--- 任务说明 ---
请从下面的材料里挑出所有含有字符串“kern”的行，并把这些行一字不差地抄出来。

--- 数据行 ---
== == ==
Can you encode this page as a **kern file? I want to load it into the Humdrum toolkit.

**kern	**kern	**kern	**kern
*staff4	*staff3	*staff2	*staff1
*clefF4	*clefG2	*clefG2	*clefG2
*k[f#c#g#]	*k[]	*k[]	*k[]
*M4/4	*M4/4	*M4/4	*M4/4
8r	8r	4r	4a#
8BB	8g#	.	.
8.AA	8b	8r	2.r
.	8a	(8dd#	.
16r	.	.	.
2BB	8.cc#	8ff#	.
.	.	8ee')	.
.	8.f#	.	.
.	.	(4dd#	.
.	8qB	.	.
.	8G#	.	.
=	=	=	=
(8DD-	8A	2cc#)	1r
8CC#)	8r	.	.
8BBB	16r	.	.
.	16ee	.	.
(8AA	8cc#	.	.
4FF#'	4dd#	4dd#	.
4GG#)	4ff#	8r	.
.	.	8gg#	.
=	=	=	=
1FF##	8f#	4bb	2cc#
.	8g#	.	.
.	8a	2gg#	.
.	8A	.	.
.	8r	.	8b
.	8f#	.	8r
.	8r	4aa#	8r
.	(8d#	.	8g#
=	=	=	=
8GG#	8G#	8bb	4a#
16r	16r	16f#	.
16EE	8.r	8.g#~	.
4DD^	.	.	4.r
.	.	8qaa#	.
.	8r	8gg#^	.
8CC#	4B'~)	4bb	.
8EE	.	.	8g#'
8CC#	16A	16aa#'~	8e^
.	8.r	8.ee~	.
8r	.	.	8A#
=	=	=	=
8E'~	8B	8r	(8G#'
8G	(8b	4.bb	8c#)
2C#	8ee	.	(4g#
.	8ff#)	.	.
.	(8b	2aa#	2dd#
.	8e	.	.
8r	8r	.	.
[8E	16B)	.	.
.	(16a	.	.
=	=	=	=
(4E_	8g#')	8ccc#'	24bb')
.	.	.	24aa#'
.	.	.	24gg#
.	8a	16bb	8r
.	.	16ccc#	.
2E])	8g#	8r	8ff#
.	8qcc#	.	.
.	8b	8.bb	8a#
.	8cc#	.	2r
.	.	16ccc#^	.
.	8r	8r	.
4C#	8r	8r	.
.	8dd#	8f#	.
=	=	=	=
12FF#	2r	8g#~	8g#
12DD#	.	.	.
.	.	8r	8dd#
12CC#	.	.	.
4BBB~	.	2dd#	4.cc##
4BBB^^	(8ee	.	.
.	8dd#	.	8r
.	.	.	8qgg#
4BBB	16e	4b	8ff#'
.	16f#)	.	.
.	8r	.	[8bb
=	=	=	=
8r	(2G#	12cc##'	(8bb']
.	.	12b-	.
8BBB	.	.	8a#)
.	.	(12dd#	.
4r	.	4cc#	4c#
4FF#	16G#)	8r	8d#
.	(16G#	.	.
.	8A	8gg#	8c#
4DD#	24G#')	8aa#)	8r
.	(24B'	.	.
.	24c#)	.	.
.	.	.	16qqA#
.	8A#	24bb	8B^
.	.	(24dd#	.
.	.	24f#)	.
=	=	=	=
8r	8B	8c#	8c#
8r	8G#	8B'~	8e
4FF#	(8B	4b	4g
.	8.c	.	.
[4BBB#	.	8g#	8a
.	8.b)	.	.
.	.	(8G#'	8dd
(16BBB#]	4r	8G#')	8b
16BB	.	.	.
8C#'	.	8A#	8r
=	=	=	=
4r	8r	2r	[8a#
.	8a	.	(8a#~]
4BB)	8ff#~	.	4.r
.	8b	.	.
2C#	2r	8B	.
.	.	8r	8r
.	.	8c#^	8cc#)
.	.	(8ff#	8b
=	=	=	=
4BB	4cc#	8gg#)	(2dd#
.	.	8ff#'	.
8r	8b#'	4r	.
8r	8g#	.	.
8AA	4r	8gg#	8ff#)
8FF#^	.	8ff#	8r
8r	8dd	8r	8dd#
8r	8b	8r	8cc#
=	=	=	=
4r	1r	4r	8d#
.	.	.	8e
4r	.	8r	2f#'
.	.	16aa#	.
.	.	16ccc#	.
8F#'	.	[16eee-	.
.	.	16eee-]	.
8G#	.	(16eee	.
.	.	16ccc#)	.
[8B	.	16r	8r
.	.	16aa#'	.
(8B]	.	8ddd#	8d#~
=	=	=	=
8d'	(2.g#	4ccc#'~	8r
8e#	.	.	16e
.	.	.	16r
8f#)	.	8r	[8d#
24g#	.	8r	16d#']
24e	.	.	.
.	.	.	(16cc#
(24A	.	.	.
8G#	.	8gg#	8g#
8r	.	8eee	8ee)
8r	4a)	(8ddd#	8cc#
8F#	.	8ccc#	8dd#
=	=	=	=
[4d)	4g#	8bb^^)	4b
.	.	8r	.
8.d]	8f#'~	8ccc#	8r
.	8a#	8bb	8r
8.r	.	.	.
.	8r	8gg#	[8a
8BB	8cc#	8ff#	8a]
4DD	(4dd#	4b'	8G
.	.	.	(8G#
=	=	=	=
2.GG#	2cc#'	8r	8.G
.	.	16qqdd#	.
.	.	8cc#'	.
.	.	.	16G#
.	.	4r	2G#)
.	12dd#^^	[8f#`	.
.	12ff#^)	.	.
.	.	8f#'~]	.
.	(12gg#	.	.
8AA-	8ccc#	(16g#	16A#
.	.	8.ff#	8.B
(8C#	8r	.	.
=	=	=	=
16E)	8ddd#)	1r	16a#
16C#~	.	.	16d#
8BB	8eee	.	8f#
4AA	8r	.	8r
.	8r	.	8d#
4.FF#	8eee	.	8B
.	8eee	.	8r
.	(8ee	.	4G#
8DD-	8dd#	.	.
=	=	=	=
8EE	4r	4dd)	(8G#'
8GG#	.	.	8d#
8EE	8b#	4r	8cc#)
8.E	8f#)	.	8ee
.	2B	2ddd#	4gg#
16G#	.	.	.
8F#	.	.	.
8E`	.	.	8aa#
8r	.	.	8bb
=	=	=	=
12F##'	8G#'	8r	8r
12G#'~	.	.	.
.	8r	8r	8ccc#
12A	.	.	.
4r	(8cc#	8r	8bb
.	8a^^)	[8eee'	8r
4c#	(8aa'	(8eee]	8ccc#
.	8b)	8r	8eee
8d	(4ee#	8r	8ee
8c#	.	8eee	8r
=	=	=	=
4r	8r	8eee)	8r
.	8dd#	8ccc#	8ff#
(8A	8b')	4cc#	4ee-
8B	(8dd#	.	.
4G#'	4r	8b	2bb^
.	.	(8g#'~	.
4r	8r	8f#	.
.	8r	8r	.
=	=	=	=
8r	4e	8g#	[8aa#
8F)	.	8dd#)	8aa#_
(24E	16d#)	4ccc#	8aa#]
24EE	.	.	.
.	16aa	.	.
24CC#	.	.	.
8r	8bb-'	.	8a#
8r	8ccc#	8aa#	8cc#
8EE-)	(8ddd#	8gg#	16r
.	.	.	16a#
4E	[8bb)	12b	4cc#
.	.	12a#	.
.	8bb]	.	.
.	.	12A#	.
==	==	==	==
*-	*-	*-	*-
== == ==
--- 本题答案 ---
Can you encode this page as a **kern file? I want to load it into the Humdrum toolkit.
**kern	**kern	**kern	**kern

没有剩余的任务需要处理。